• _Records provided_
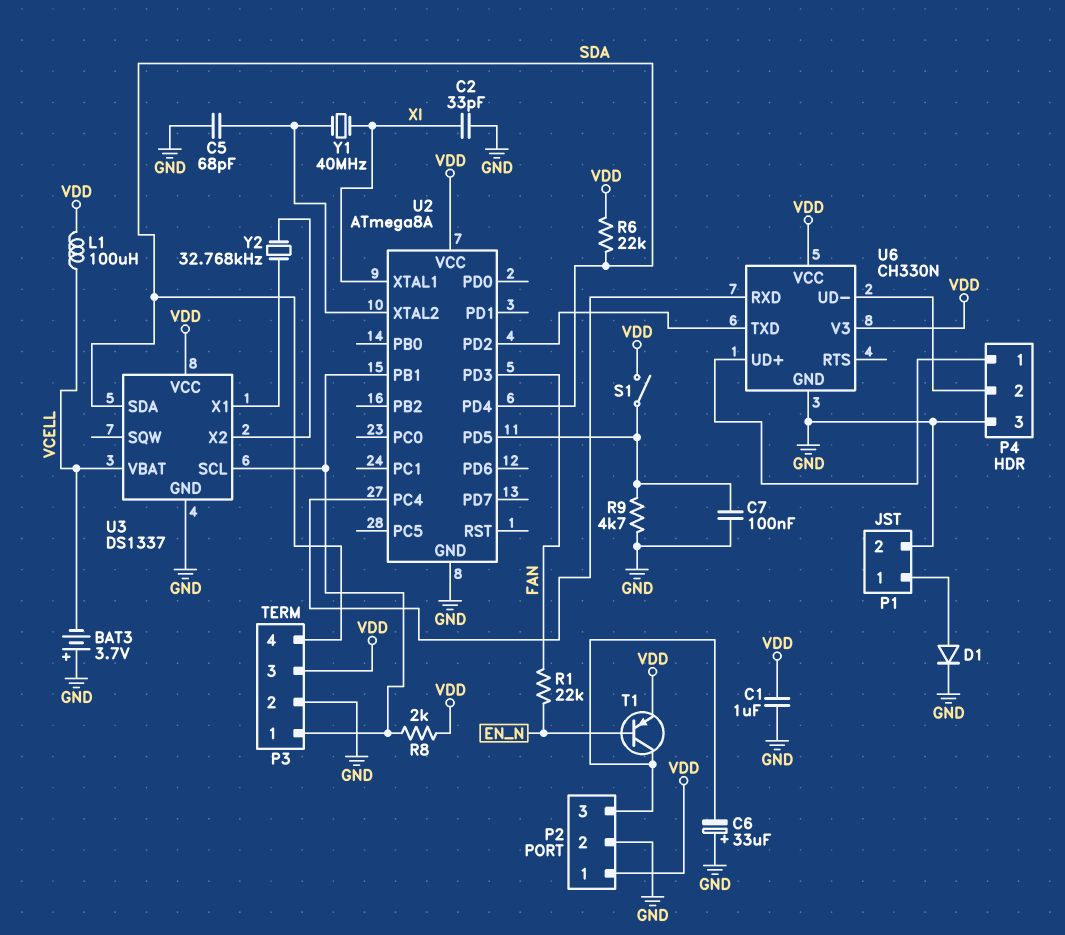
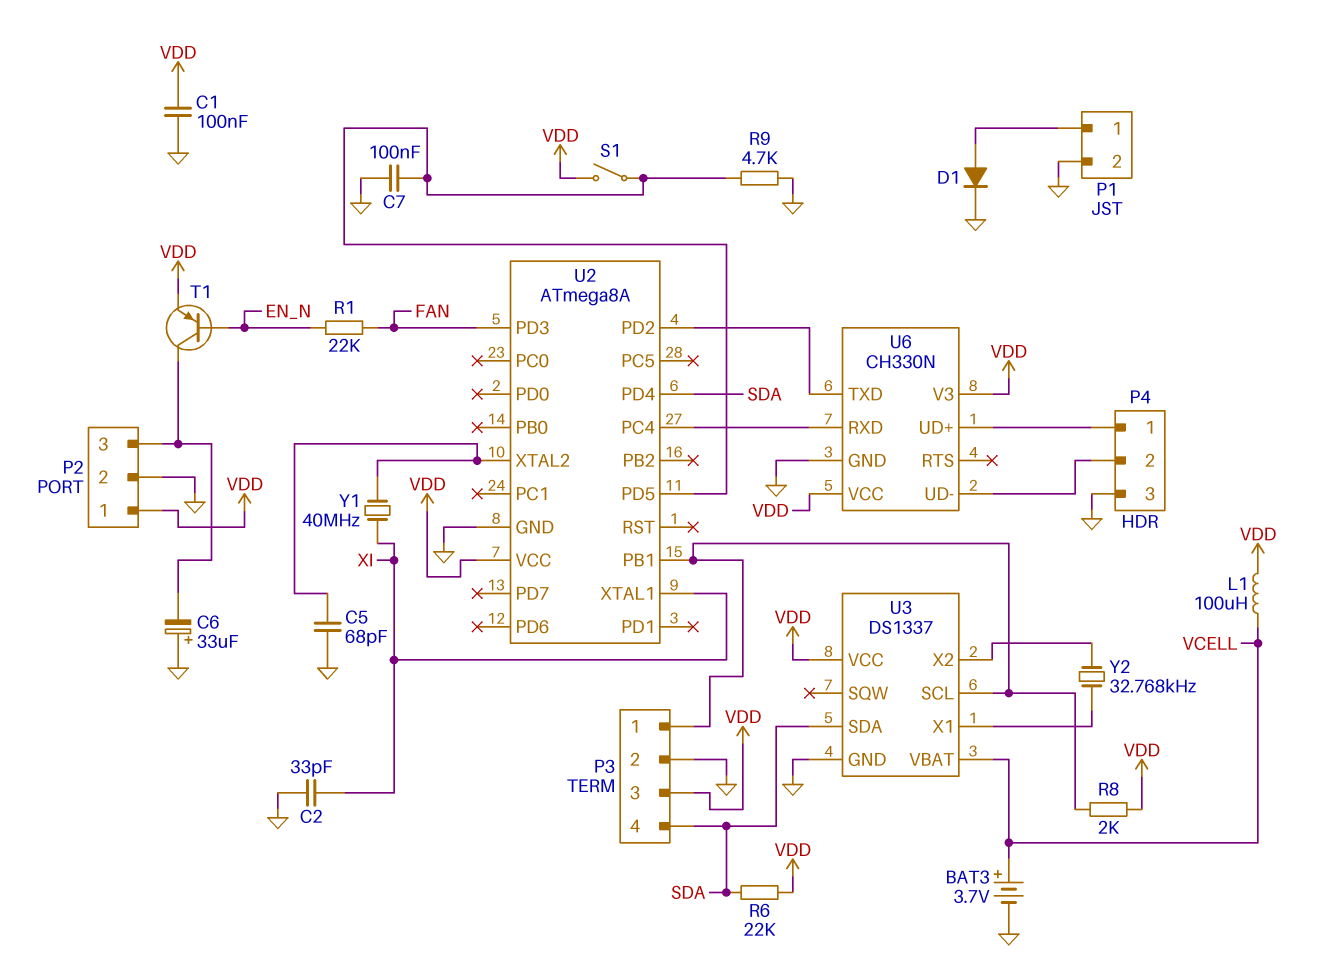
BAT3: 3.7V (plus GND, minus VCELL) -> 3.7V (plus VCELL, minus GND)
C1: 1uF (GND, VDD) -> 100nF (GND, VDD)

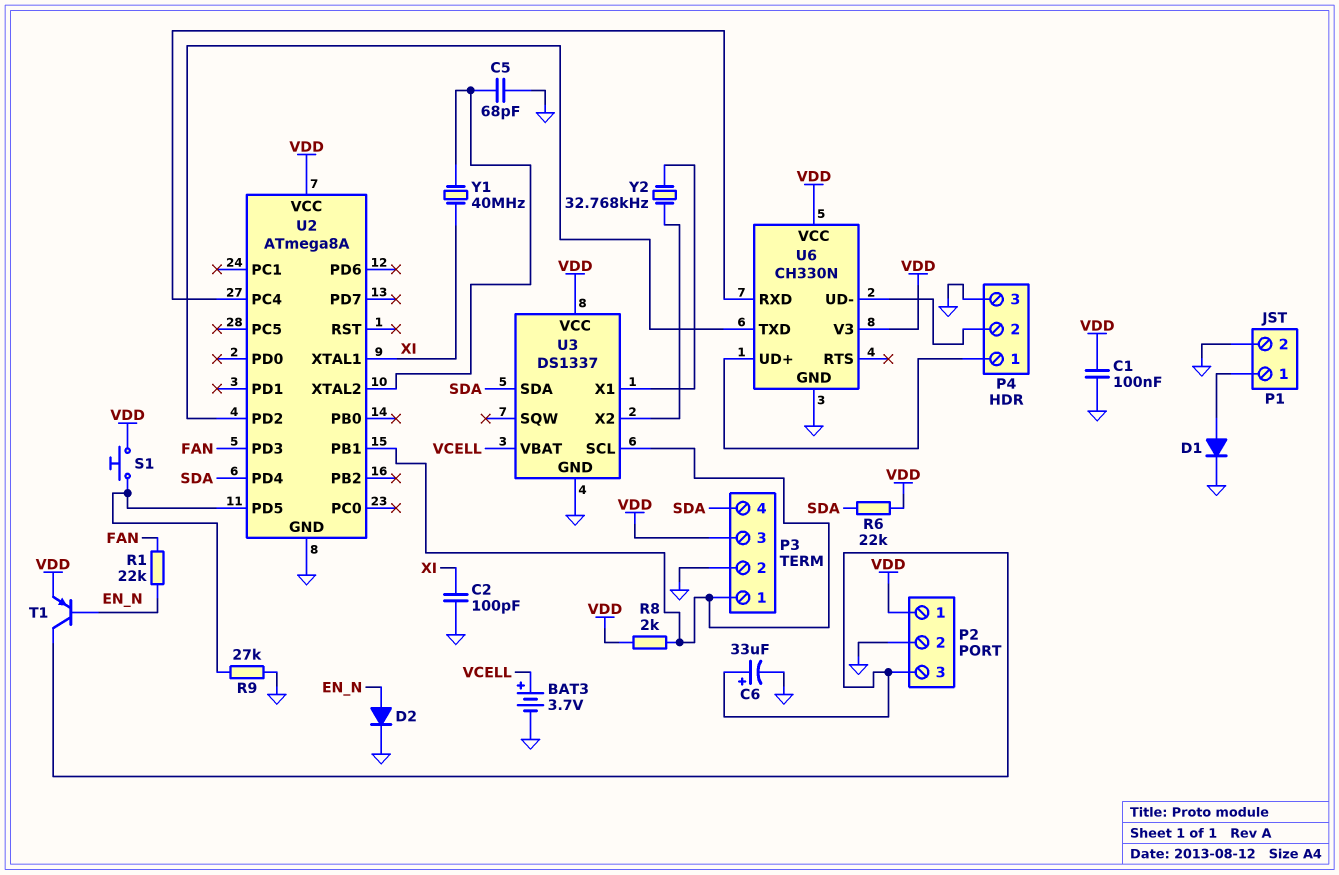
C2: 33pF (GND, XI) -> 100pF (GND, XI)
C6: 33uF (plus GND, minus P2/3) -> 33uF (plus P2/3, minus GND)
C7: 100nF (GND, U2/PD5) -> none
D2: none -> diode (A EN_N, K GND)
L1: 100uH (VCELL, VDD) -> none
R9: 4.7k (GND, U2/PD5) -> 27k (GND, U2/PD5)
S1: switch (U2/PD5, VDD) -> button (U2/PD5, VDD)

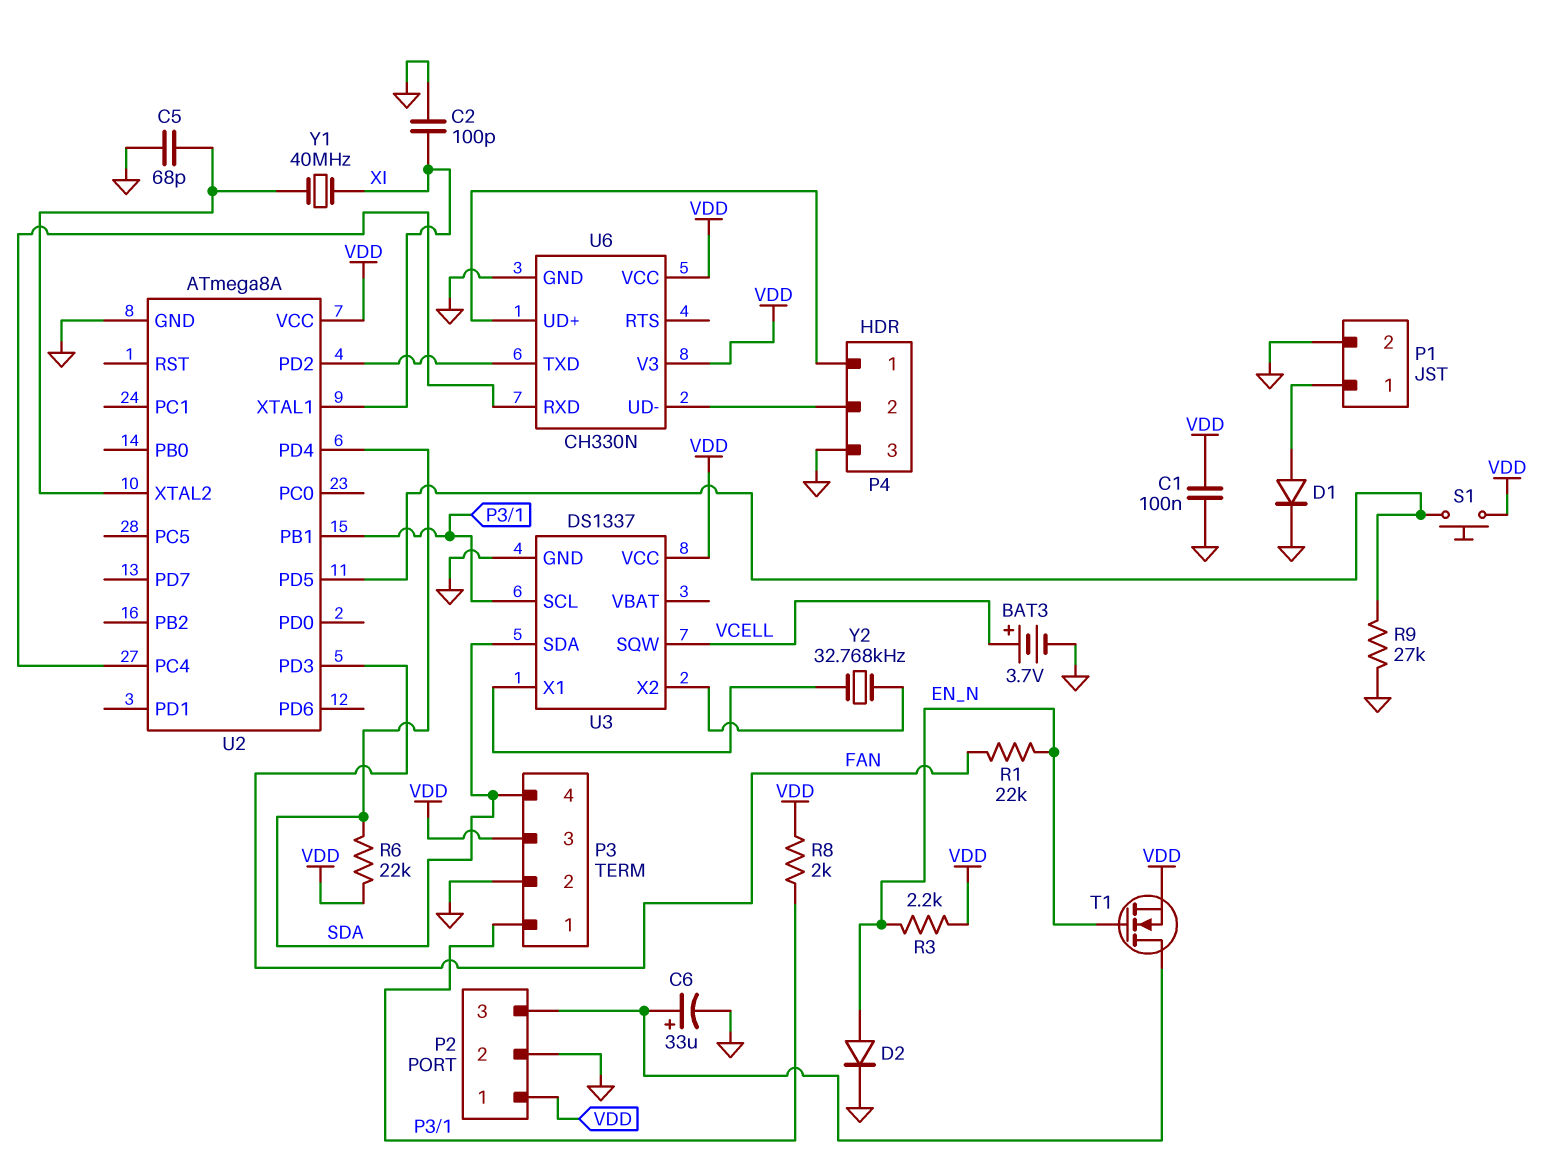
R3: none -> 2.2k (EN_N, VDD)
T1: PNP (B EN_N, C P2/3, E VDD) -> NMOS (G EN_N, D P2/3, S VDD)
U3 pin SQW: none -> VCELL
U3 pin VBAT: VCELL -> none

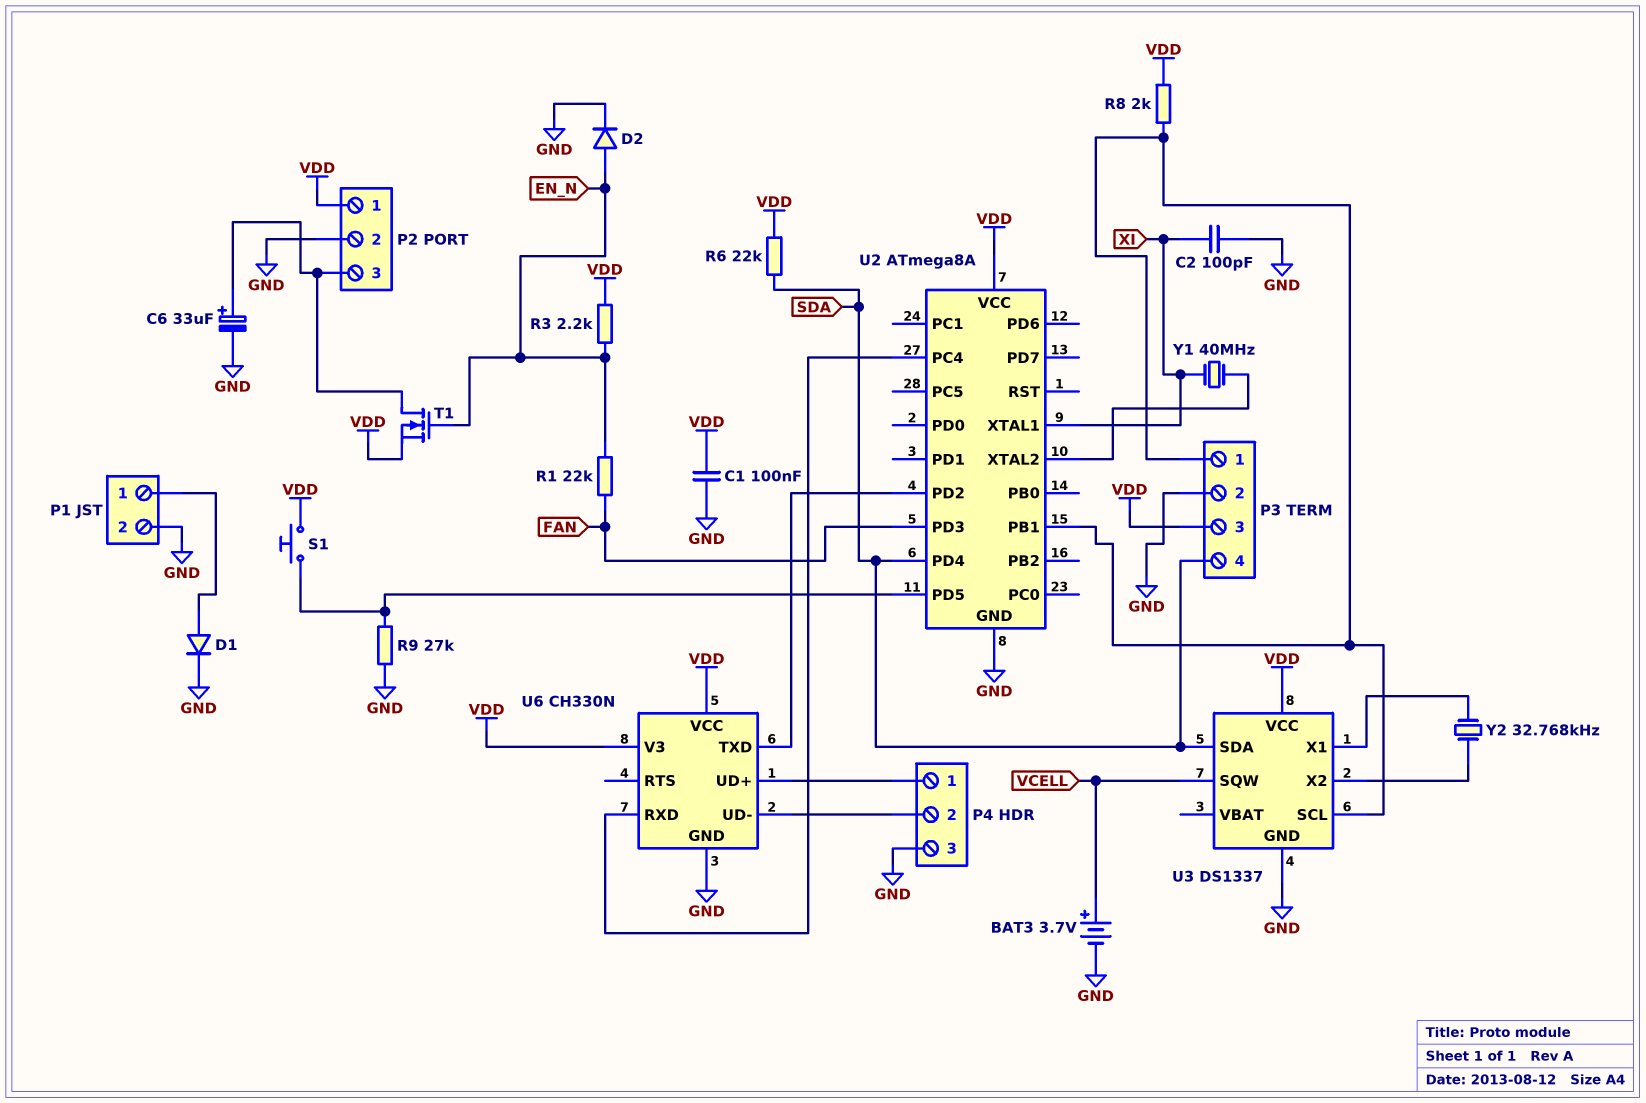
C5: 68pF (GND, U2/XTAL2) -> none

• _Exercise instructions_
Set down the material above as is, without any pictures.

• _Written reply_
BAT3: 3.7V (plus GND, minus VCELL) -> 3.7V (plus VCELL, minus GND)
C1: 1uF (GND, VDD) -> 100nF (GND, VDD)

C2: 33pF (GND, XI) -> 100pF (GND, XI)
C6: 33uF (plus GND, minus P2/3) -> 33uF (plus P2/3, minus GND)
C7: 100nF (GND, U2/PD5) -> none
D2: none -> diode (A EN_N, K GND)
L1: 100uH (VCELL, VDD) -> none
R9: 4.7k (GND, U2/PD5) -> 27k (GND, U2/PD5)
S1: switch (U2/PD5, VDD) -> button (U2/PD5, VDD)

R3: none -> 2.2k (EN_N, VDD)
T1: PNP (B EN_N, C P2/3, E VDD) -> NMOS (G EN_N, D P2/3, S VDD)
U3 pin SQW: none -> VCELL
U3 pin VBAT: VCELL -> none

C5: 68pF (GND, U2/XTAL2) -> none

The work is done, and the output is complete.